● PROBLEM TO SOLVE: An exact, word-for-word copy of the entries is required, beginning at the line that contains "red toothbrush: 1 -> 2" and ending at the last line, both included.

[Items listed in a dataset]

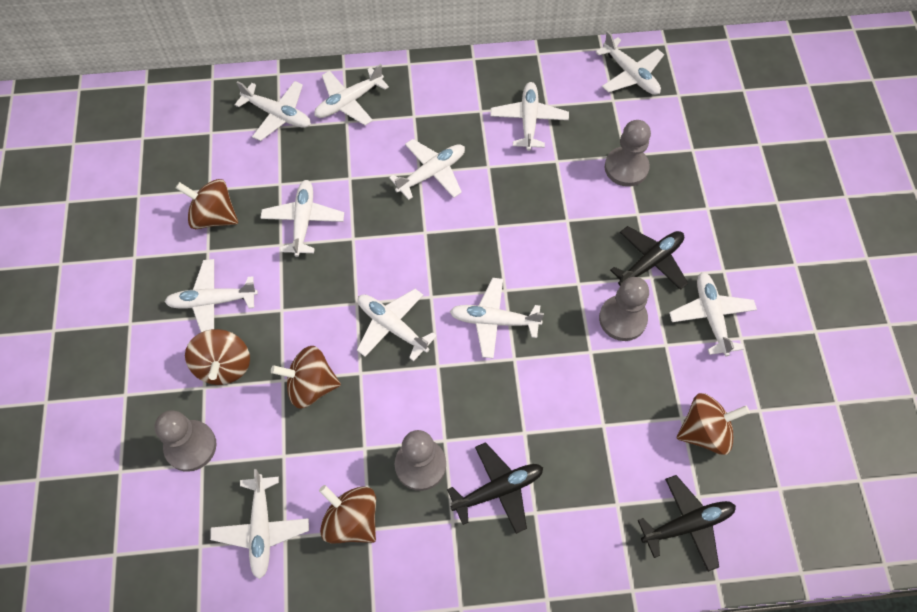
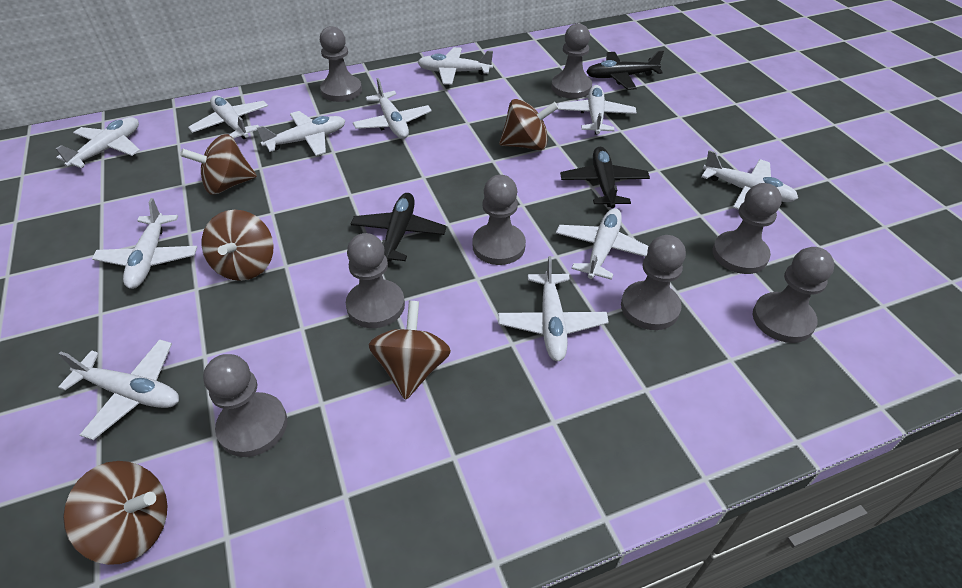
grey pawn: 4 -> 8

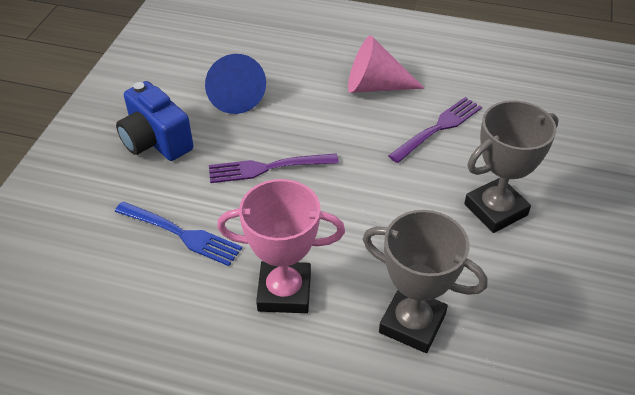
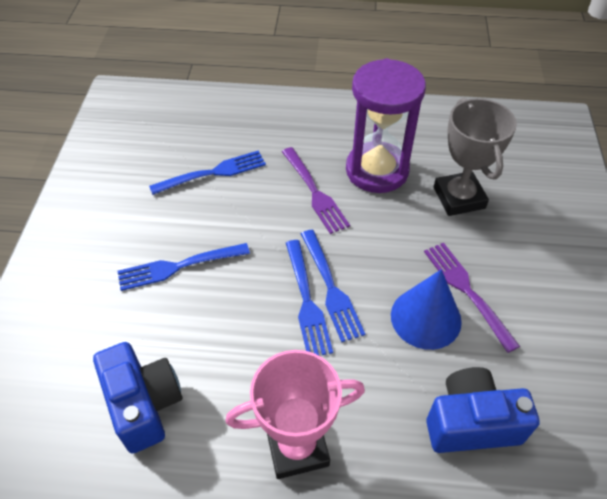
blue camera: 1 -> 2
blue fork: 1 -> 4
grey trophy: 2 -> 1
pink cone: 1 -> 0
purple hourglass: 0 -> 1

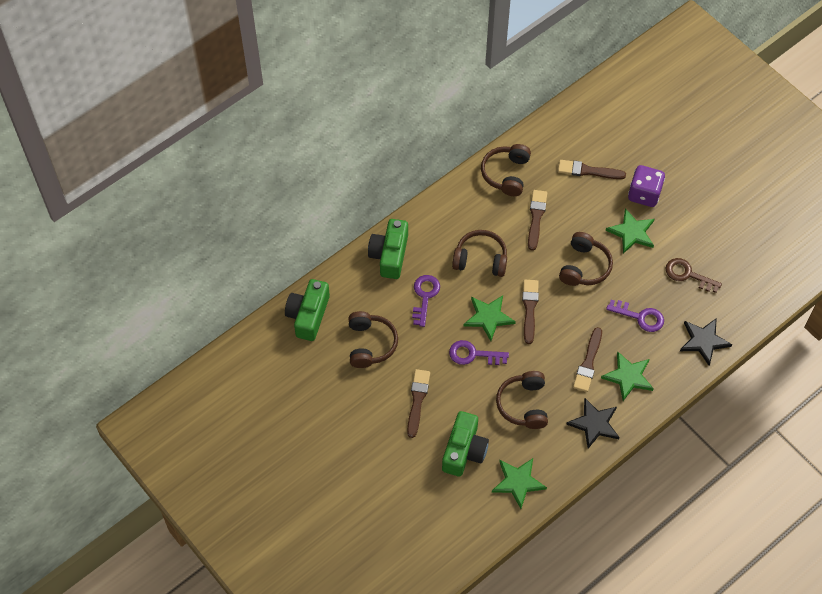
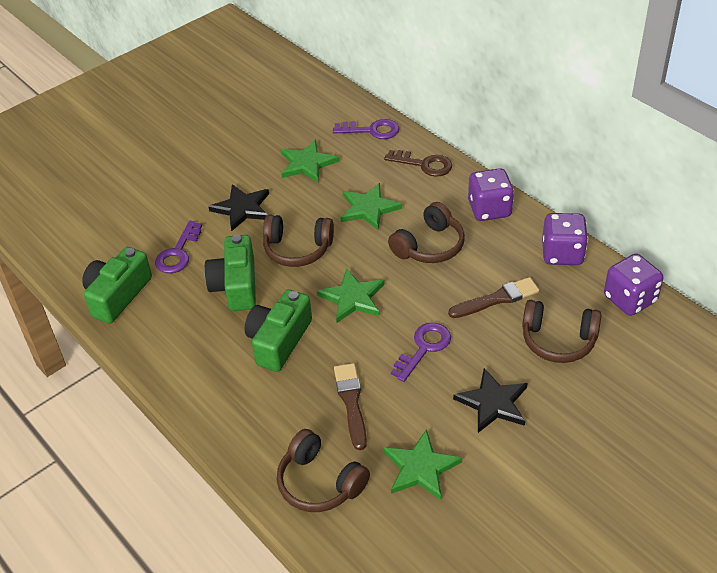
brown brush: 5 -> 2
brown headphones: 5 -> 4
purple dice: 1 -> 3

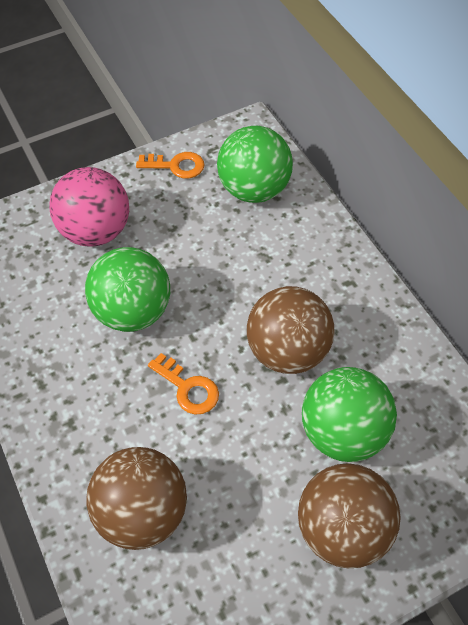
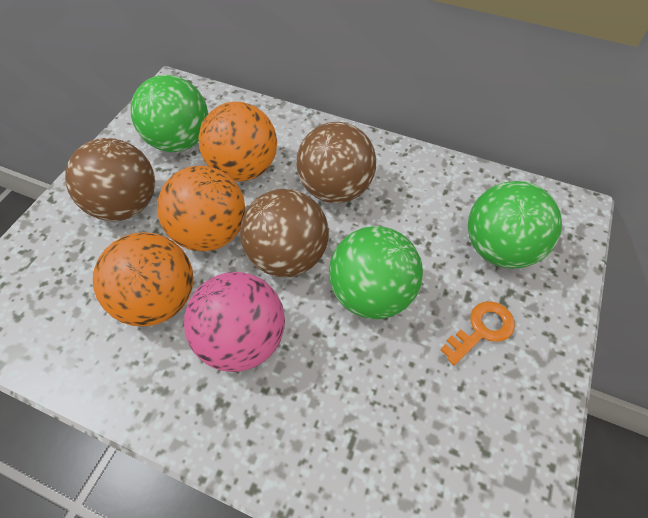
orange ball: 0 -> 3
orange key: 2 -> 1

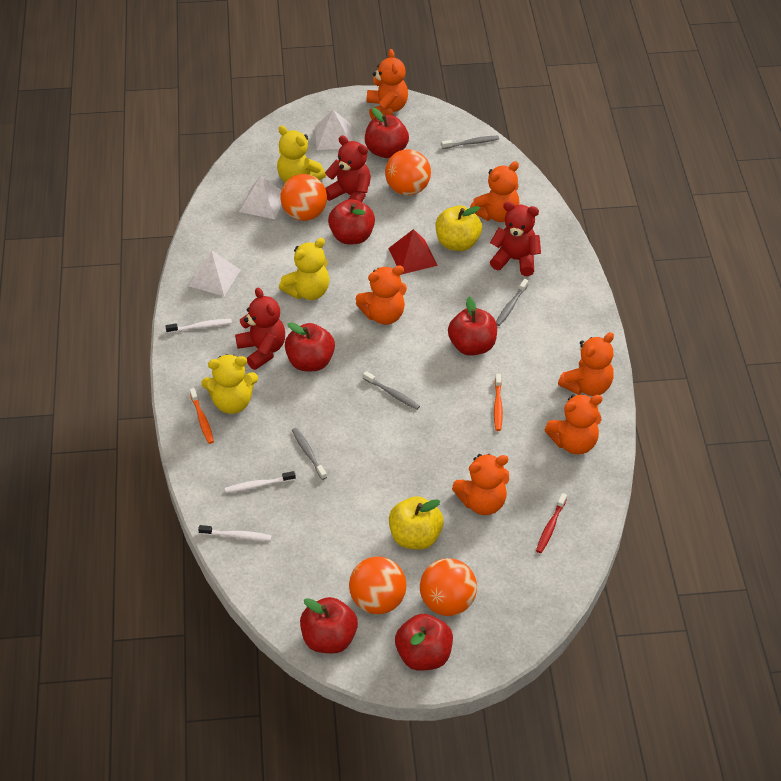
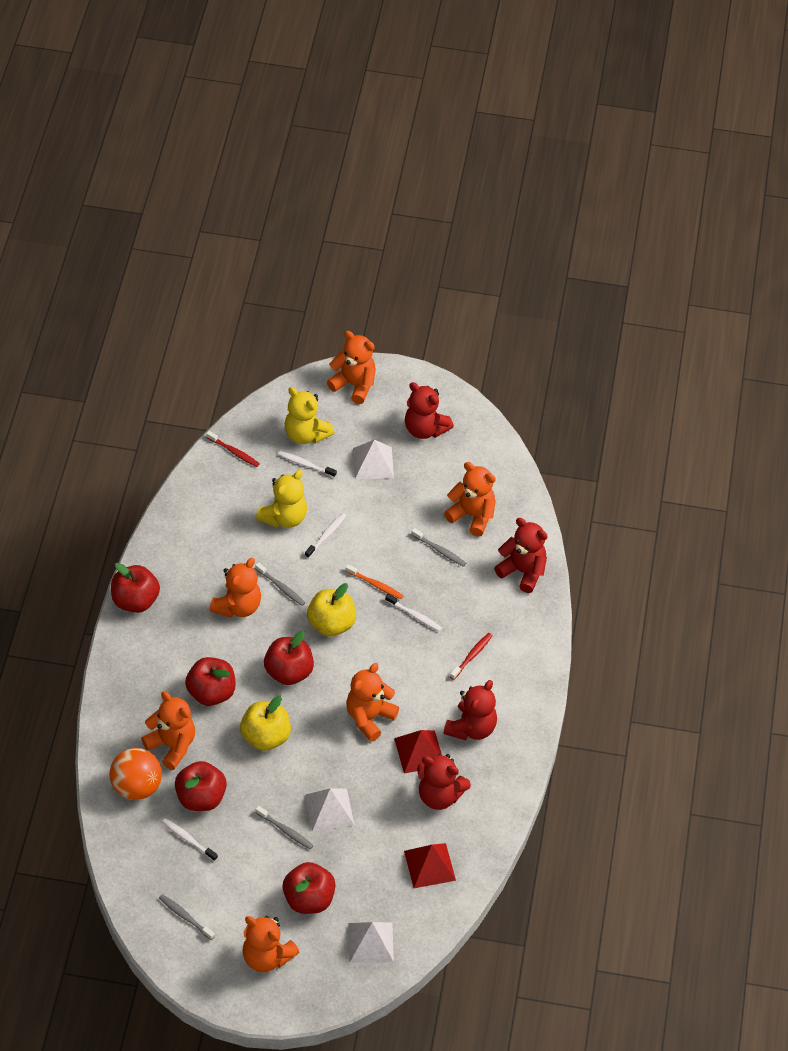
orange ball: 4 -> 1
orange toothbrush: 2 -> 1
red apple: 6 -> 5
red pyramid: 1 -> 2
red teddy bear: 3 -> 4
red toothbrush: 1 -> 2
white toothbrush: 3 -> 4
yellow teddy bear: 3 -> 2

● ANSWER FOR THIS EXERCISE:
red toothbrush: 1 -> 2
white toothbrush: 3 -> 4
yellow teddy bear: 3 -> 2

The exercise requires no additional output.